Dataset items:
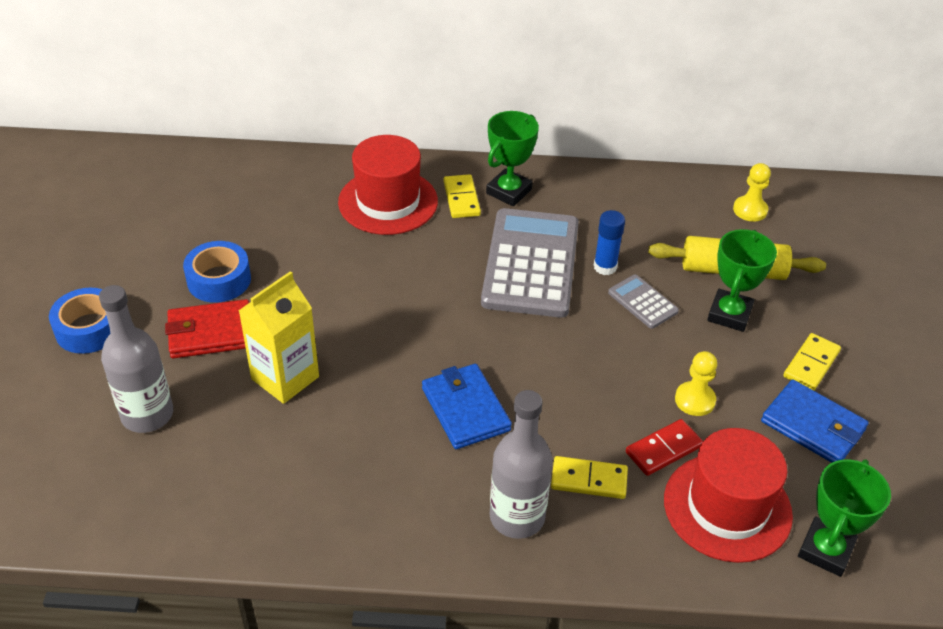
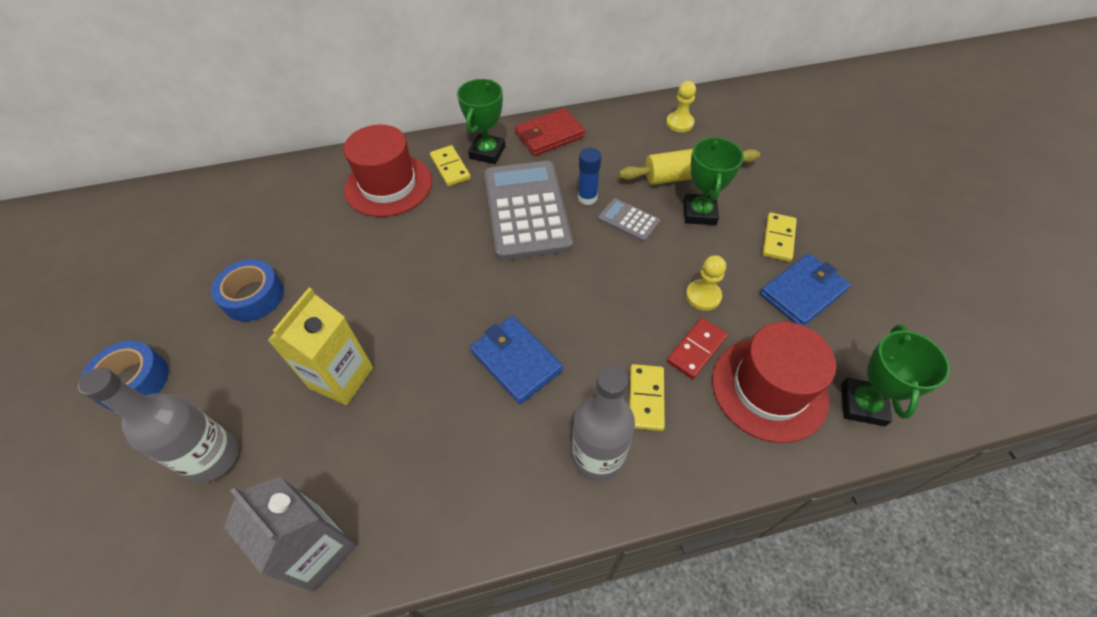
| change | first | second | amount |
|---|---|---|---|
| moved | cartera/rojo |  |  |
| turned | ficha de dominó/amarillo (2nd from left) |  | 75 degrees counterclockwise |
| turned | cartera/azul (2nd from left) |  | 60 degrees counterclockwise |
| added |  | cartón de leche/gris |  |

Aim of the exercise: Compute the number of lines in the entries above that hold the word "from"; the answer must contain nothing else.

The completed task: 2